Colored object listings

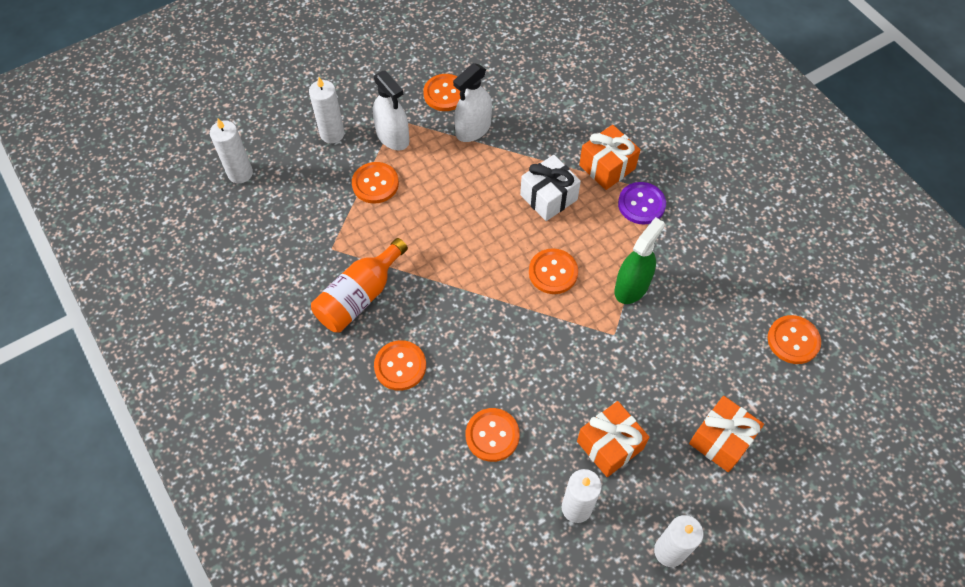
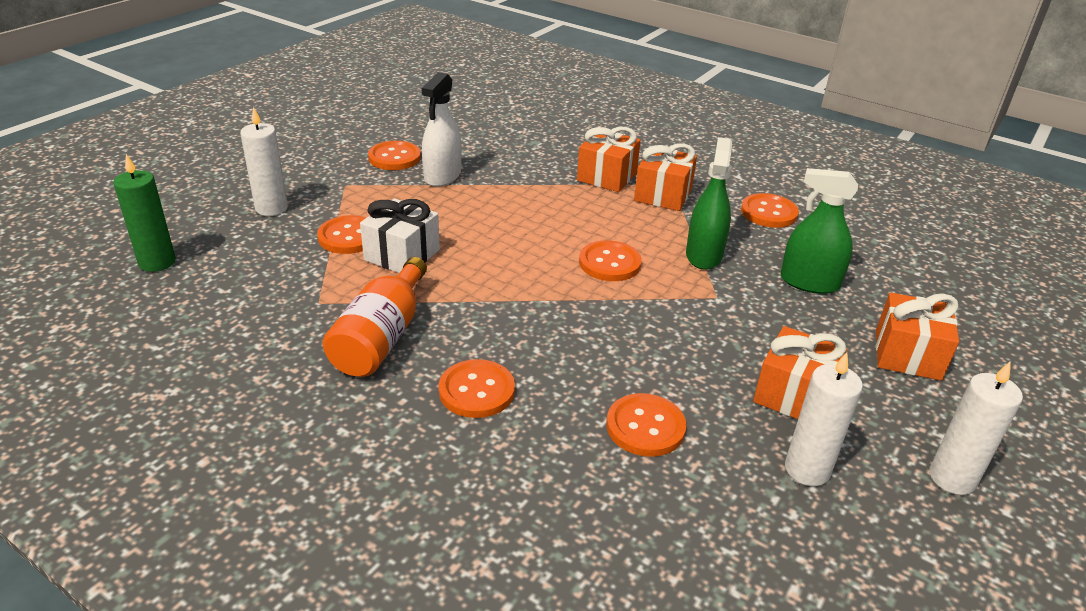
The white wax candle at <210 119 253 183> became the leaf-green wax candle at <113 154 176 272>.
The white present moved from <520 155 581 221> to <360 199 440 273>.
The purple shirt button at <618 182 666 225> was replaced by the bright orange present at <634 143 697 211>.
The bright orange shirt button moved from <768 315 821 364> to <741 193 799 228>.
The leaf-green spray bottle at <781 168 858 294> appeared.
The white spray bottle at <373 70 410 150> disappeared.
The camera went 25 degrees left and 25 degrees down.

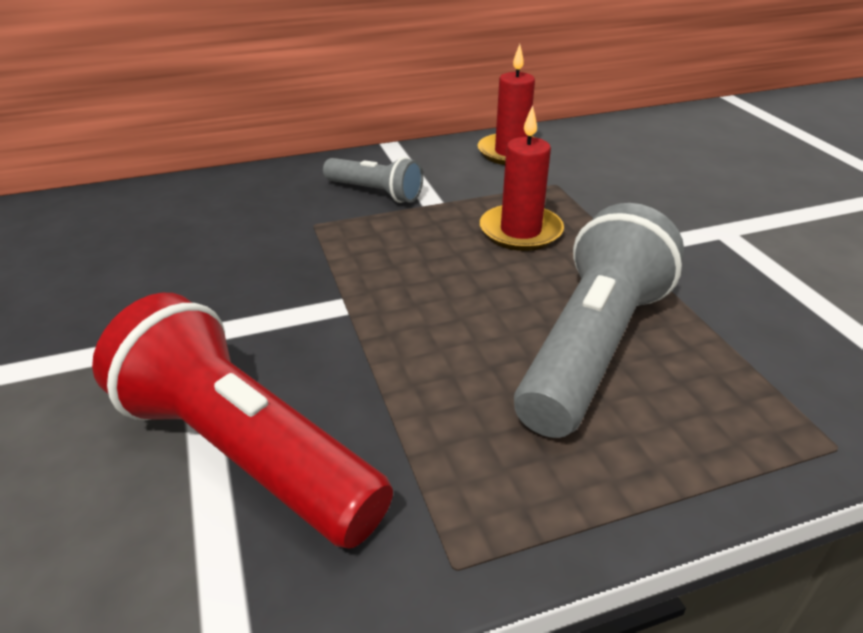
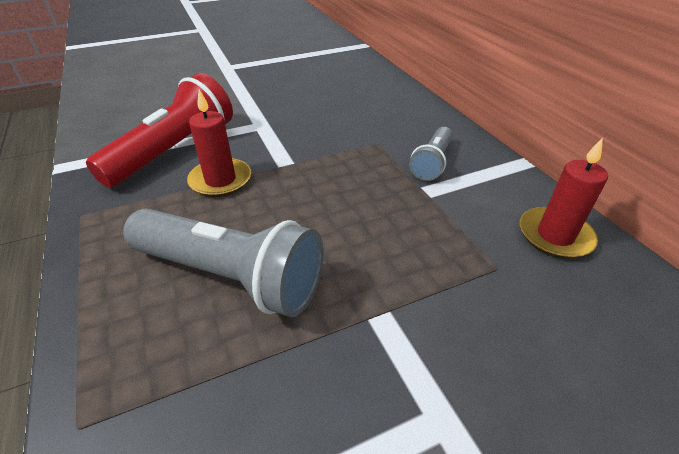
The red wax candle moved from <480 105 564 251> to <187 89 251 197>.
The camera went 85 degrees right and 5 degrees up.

> [WORK ORDER]: Go through the entries and copy every line with "present".

> [RESULT FOR THIS EXERCISE]:
The white present moved from <520 155 581 221> to <360 199 440 273>.
The purple shirt button at <618 182 666 225> was replaced by the bright orange present at <634 143 697 211>.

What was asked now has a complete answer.